START INPUT DATA

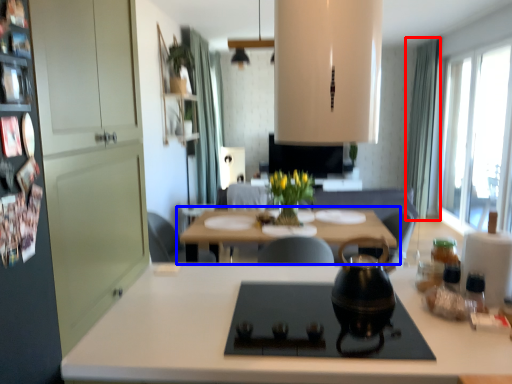
Question: Which object appears farthest to the camera in this image, curtain (highlighted by a red box) or table (highlighted by a blue box)?

Choices:
 (A) curtain
 (B) table

Answer: (A)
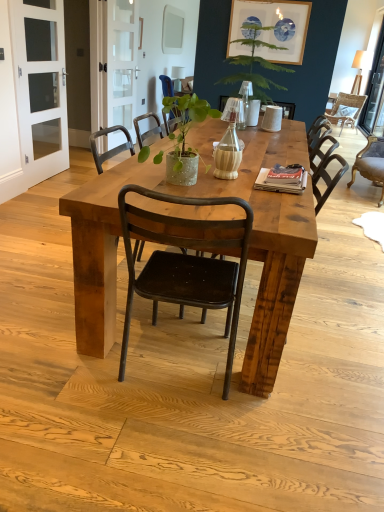
Question: Is brown leather chair at right, the 3th chair in the top-to-bottom sequence, aimed at rustic wood chair at center, the 1th chair from the bottom?

Choices:
 (A) no
 (B) yes

Answer: (A)

Question: Considering the relative sizes of brown leather chair at right, the second chair positioned from the bottom, and rustic wood chair at center, which appears as the 4th chair when viewed from the top, in the image provided, is brown leather chair at right, the second chair positioned from the bottom, wider than rustic wood chair at center, which appears as the 4th chair when viewed from the top,?

Choices:
 (A) no
 (B) yes

Answer: (A)

Question: From a real-world perspective, is brown leather chair at right, which is the 2th chair in right-to-left order, located higher than rustic wood chair at center, positioned as the third chair in right-to-left order?

Choices:
 (A) yes
 (B) no

Answer: (B)

Question: Does brown leather chair at right, which appears as the third chair when viewed from the back, appear on the left side of rustic wood chair at center, which is counted as the 1th chair, starting from the front?

Choices:
 (A) yes
 (B) no

Answer: (B)

Question: From a real-world perspective, is brown leather chair at right, which is the 2th chair in right-to-left order, located beneath rustic wood chair at center, arranged as the second chair when viewed from the left?

Choices:
 (A) no
 (B) yes

Answer: (B)

Question: Is brown leather chair at right, which appears as the third chair when viewed from the back, not within rustic wood chair at center, which appears as the 4th chair when viewed from the top?

Choices:
 (A) yes
 (B) no

Answer: (A)

Question: Can metallic black chair at center, which appears as the second chair when viewed from the back, be found inside rustic wood table at center?

Choices:
 (A) no
 (B) yes

Answer: (A)

Question: From the image's perspective, would you say rustic wood table at center is shown under metallic black chair at center, which appears as the third chair when viewed from the front?

Choices:
 (A) no
 (B) yes

Answer: (B)

Question: Does rustic wood table at center have a lesser width compared to metallic black chair at center, which appears as the third chair when viewed from the front?

Choices:
 (A) no
 (B) yes

Answer: (A)

Question: Considering the relative positions of rustic wood table at center and metallic black chair at center, the second chair when ordered from top to bottom, in the image provided, is rustic wood table at center to the right of metallic black chair at center, the second chair when ordered from top to bottom, from the viewer's perspective?

Choices:
 (A) yes
 (B) no

Answer: (A)

Question: From the image's perspective, is rustic wood table at center on metallic black chair at center, which ranks as the third chair in bottom-to-top order?

Choices:
 (A) no
 (B) yes

Answer: (A)

Question: Considering the relative sizes of rustic wood table at center and metallic black chair at center, which appears as the second chair when viewed from the back, in the image provided, is rustic wood table at center bigger than metallic black chair at center, which appears as the second chair when viewed from the back,?

Choices:
 (A) no
 (B) yes

Answer: (B)

Question: Considering the relative sizes of white matte picture frame at upper center and white glass screen door at left, the 1th screen door in the left-to-right sequence, in the image provided, is white matte picture frame at upper center smaller than white glass screen door at left, the 1th screen door in the left-to-right sequence,?

Choices:
 (A) no
 (B) yes

Answer: (B)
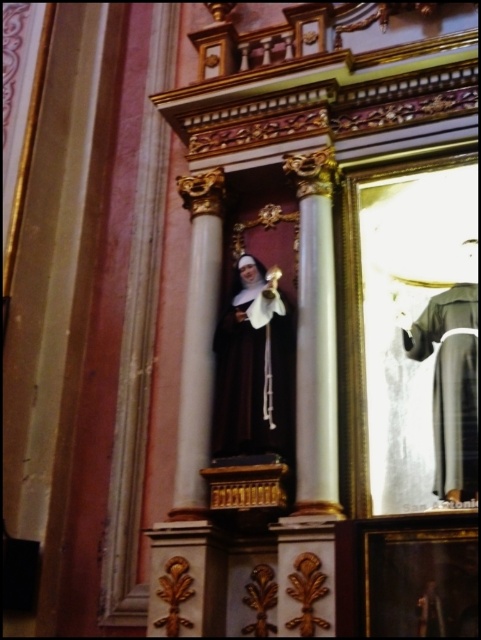
Can you confirm if matte black statue at center is wider than gray matte robe at right?

Correct, the width of matte black statue at center exceeds that of gray matte robe at right.

Between point (250, 326) and point (470, 388), which one is positioned behind?

The point (250, 326) is behind.

Is point (240, 289) positioned in front of point (447, 324)?

No, (240, 289) is further to viewer.

The height and width of the screenshot is (640, 481). I want to click on matte black statue at center, so click(251, 372).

END INPUT DATA

» PROBLEM TO WORK ON
Reproduce all of the entries above word for word, leaving out the pictures.

» RESPONSE BELOW
Question: Which object appears farthest to the camera in this image, curtain (highlighted by a red box) or table (highlighted by a blue box)?

Choices:
 (A) curtain
 (B) table

Answer: (A)
Question: Is brown leather chair at right, the 3th chair in the top-to-bottom sequence, aimed at rustic wood chair at center, the 1th chair from the bottom?

Choices:
 (A) no
 (B) yes

Answer: (A)

Question: Considering the relative sizes of brown leather chair at right, the second chair positioned from the bottom, and rustic wood chair at center, which appears as the 4th chair when viewed from the top, in the image provided, is brown leather chair at right, the second chair positioned from the bottom, wider than rustic wood chair at center, which appears as the 4th chair when viewed from the top,?

Choices:
 (A) no
 (B) yes

Answer: (A)

Question: From a real-world perspective, is brown leather chair at right, which is the 2th chair in right-to-left order, located higher than rustic wood chair at center, positioned as the third chair in right-to-left order?

Choices:
 (A) yes
 (B) no

Answer: (B)

Question: Does brown leather chair at right, which appears as the third chair when viewed from the back, appear on the left side of rustic wood chair at center, which is counted as the 1th chair, starting from the front?

Choices:
 (A) yes
 (B) no

Answer: (B)

Question: From a real-world perspective, is brown leather chair at right, which is the 2th chair in right-to-left order, located beneath rustic wood chair at center, arranged as the second chair when viewed from the left?

Choices:
 (A) no
 (B) yes

Answer: (B)

Question: Is brown leather chair at right, which appears as the third chair when viewed from the back, not within rustic wood chair at center, which appears as the 4th chair when viewed from the top?

Choices:
 (A) yes
 (B) no

Answer: (A)

Question: Can metallic black chair at center, which appears as the second chair when viewed from the back, be found inside rustic wood table at center?

Choices:
 (A) no
 (B) yes

Answer: (A)

Question: From the image's perspective, would you say rustic wood table at center is shown under metallic black chair at center, which appears as the third chair when viewed from the front?

Choices:
 (A) no
 (B) yes

Answer: (B)

Question: Does rustic wood table at center have a lesser width compared to metallic black chair at center, which appears as the third chair when viewed from the front?

Choices:
 (A) no
 (B) yes

Answer: (A)

Question: Considering the relative positions of rustic wood table at center and metallic black chair at center, the second chair when ordered from top to bottom, in the image provided, is rustic wood table at center to the right of metallic black chair at center, the second chair when ordered from top to bottom, from the viewer's perspective?

Choices:
 (A) yes
 (B) no

Answer: (A)

Question: From the image's perspective, is rustic wood table at center on metallic black chair at center, which ranks as the third chair in bottom-to-top order?

Choices:
 (A) no
 (B) yes

Answer: (A)

Question: Considering the relative sizes of rustic wood table at center and metallic black chair at center, which appears as the second chair when viewed from the back, in the image provided, is rustic wood table at center bigger than metallic black chair at center, which appears as the second chair when viewed from the back,?

Choices:
 (A) no
 (B) yes

Answer: (B)

Question: Considering the relative sizes of white matte picture frame at upper center and white glass screen door at left, the 1th screen door in the left-to-right sequence, in the image provided, is white matte picture frame at upper center smaller than white glass screen door at left, the 1th screen door in the left-to-right sequence,?

Choices:
 (A) no
 (B) yes

Answer: (B)
Can you confirm if matte black statue at center is wider than gray matte robe at right?

Correct, the width of matte black statue at center exceeds that of gray matte robe at right.

Between point (250, 326) and point (470, 388), which one is positioned behind?

The point (250, 326) is behind.

Is point (240, 289) positioned in front of point (447, 324)?

No, (240, 289) is further to viewer.

The height and width of the screenshot is (640, 481). I want to click on matte black statue at center, so click(251, 372).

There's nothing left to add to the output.